## [Task statement]
Across the data below, count every line where the string "right" appears. Answer with the number alone.
** Opening Given records block **
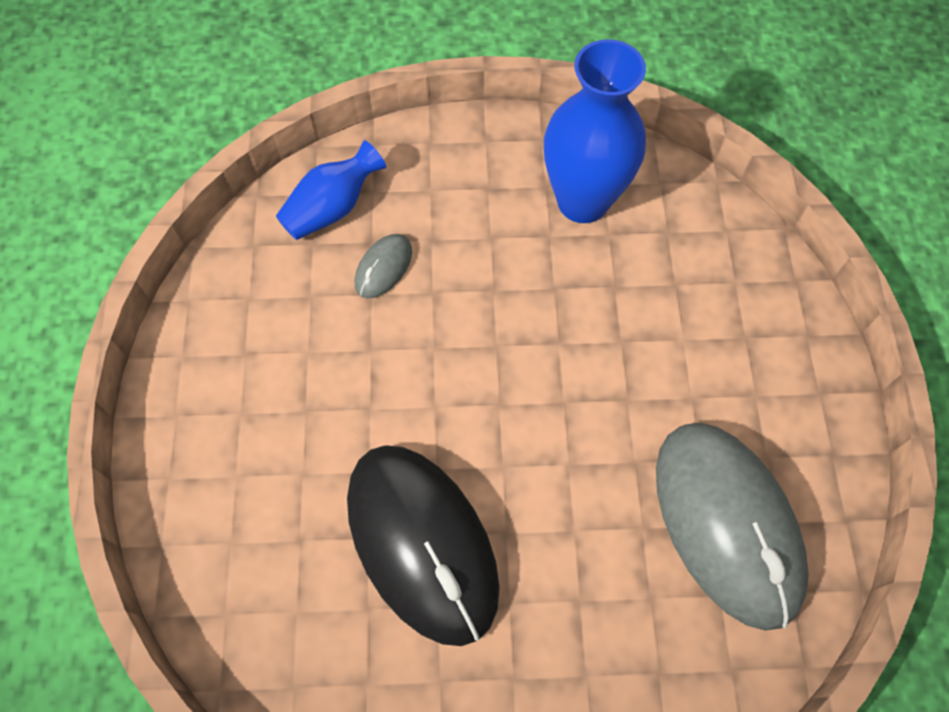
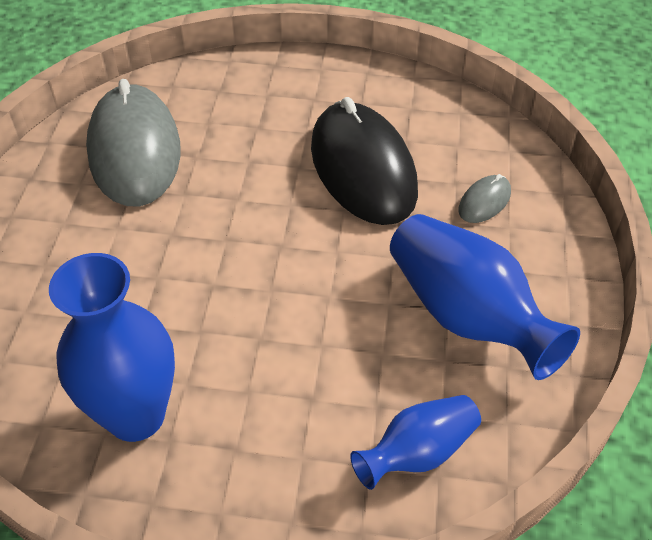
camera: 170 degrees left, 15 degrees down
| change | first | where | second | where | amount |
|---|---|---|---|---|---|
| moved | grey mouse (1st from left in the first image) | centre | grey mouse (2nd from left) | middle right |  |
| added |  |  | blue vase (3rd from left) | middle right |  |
** Closing Given records block **
## [Answer to the problem]
2